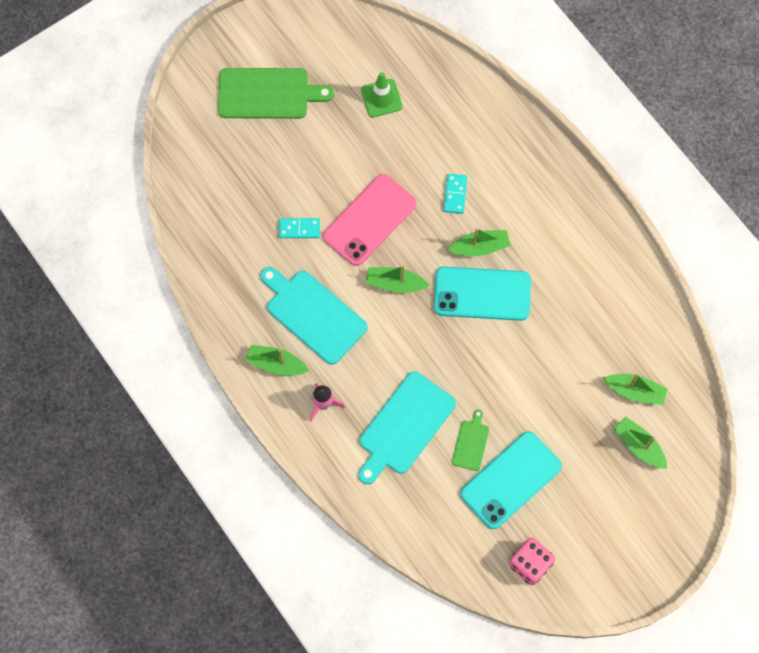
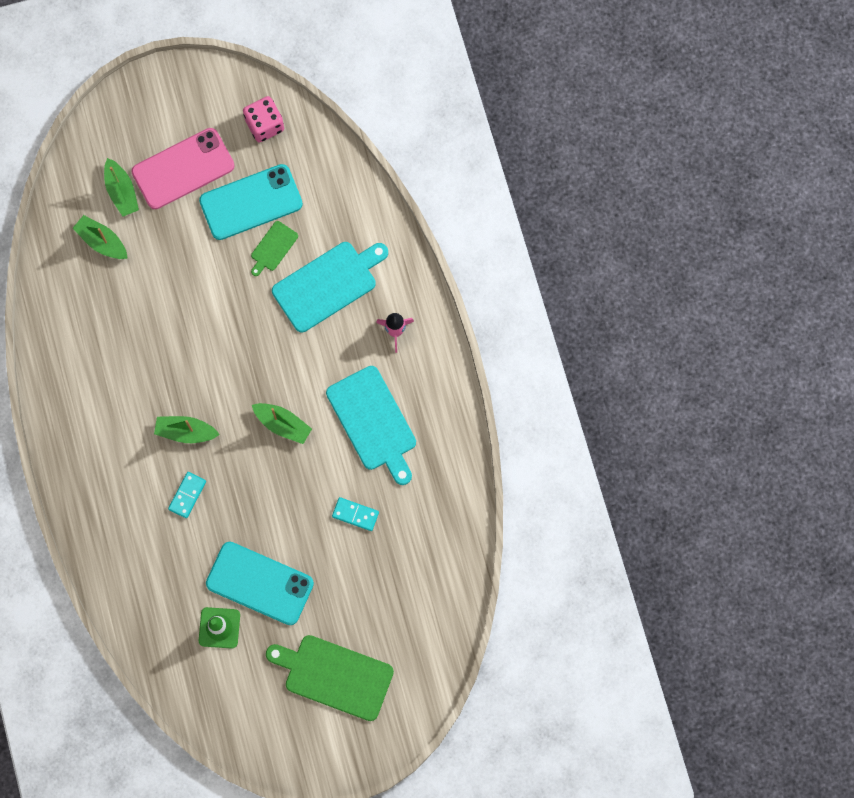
camera: 160 degrees left, 5 degrees up
green boat [245,345,309,376] -> none
pink phone [323,174,416,266] -> pink phone moved to [131,128,234,209]
turquoise phone [434,267,531,321] -> turquoise phone moved to [206,542,314,625]

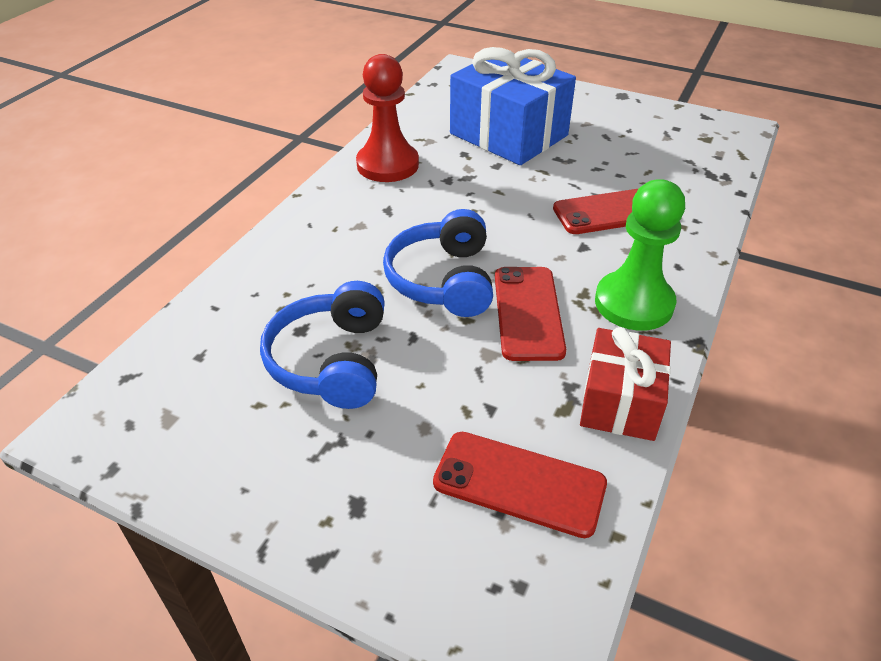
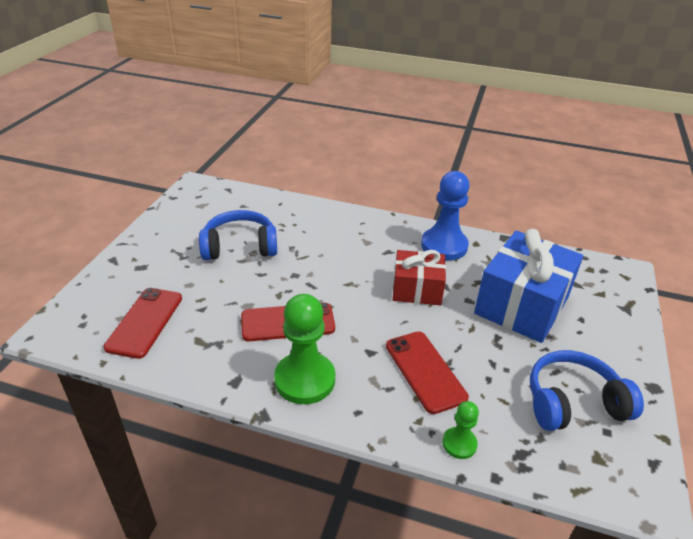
camera: 80 degrees right, 5 degrees down
red pawn [356,54,419,182] -> blue pawn [421,171,470,260]
blue headphones [383,209,493,317] -> blue headphones moved to [530,350,644,431]
red gift [580,327,671,441] -> red gift moved to [393,250,446,305]
none -> green pawn [442,401,479,459]

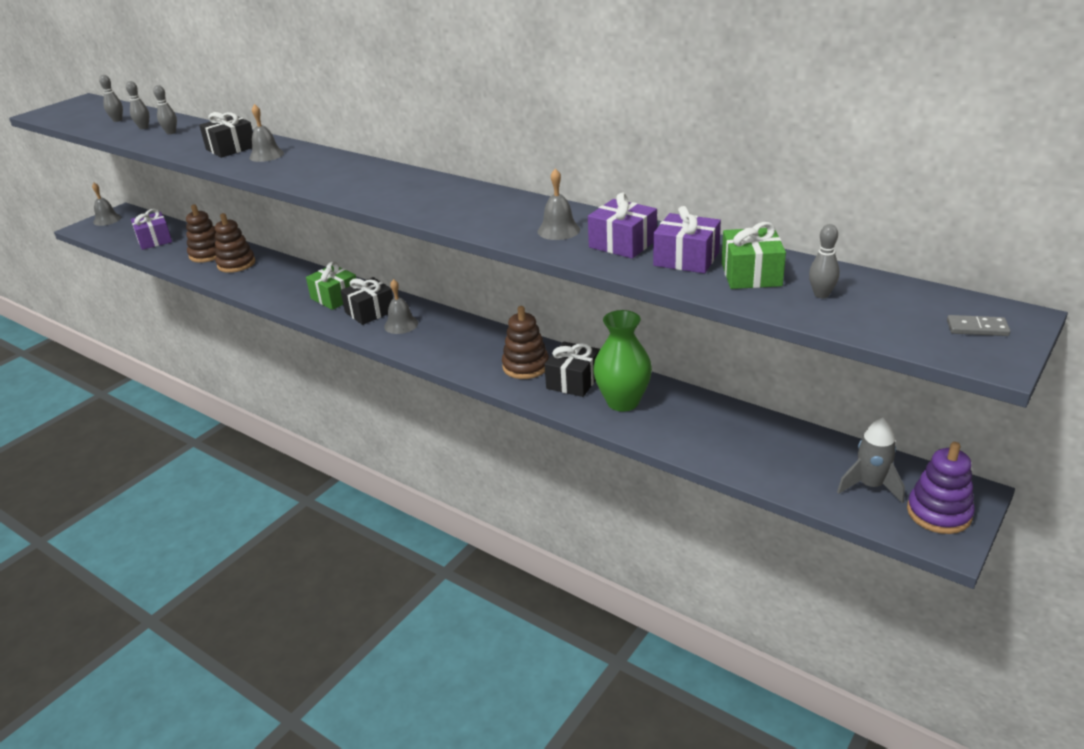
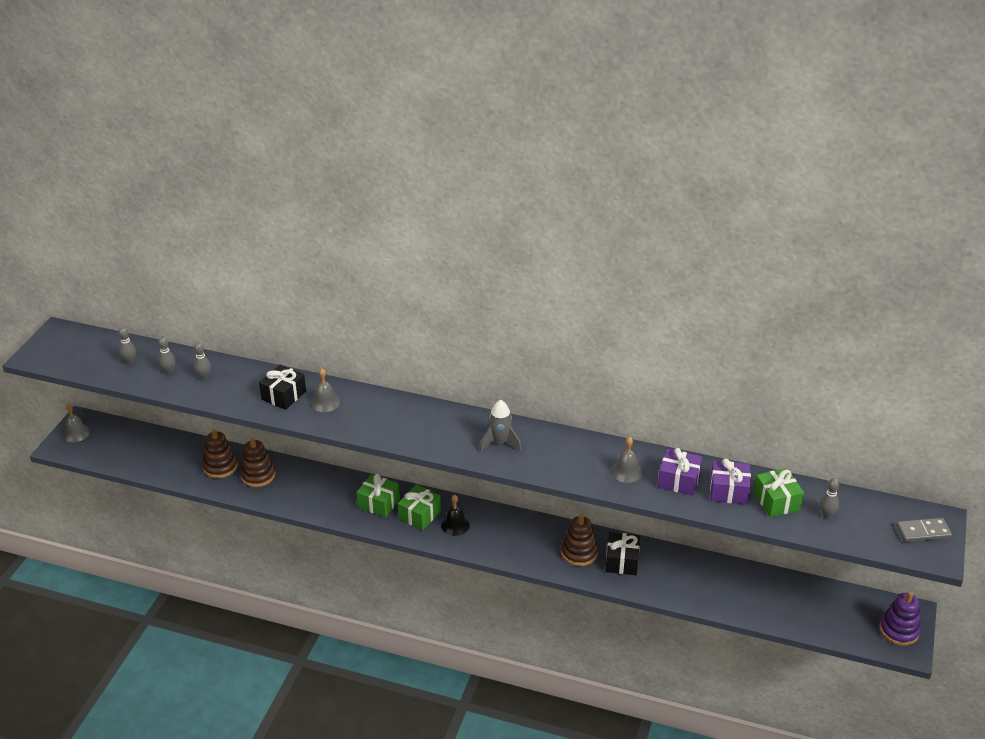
camera: 20 degrees left, 5 degrees up
purple gift [131,209,172,250] -> none
black gift [340,277,393,325] -> green gift [398,485,441,530]
grey bell [384,279,418,334] -> black bell [441,495,470,536]
green vase [593,310,652,412] -> none
grey rocket [837,418,905,503] -> grey rocket moved to [480,400,521,451]
grey domino [947,315,1010,336] -> grey domino [896,518,952,542], size x1.50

===

→ Prompt
Lines before the one containing "grey rocket [837,418,905,503]" are to be left out; that line and every line after it through the end of the data should be copied exactly.

→ Output
grey rocket [837,418,905,503] -> grey rocket moved to [480,400,521,451]
grey domino [947,315,1010,336] -> grey domino [896,518,952,542], size x1.50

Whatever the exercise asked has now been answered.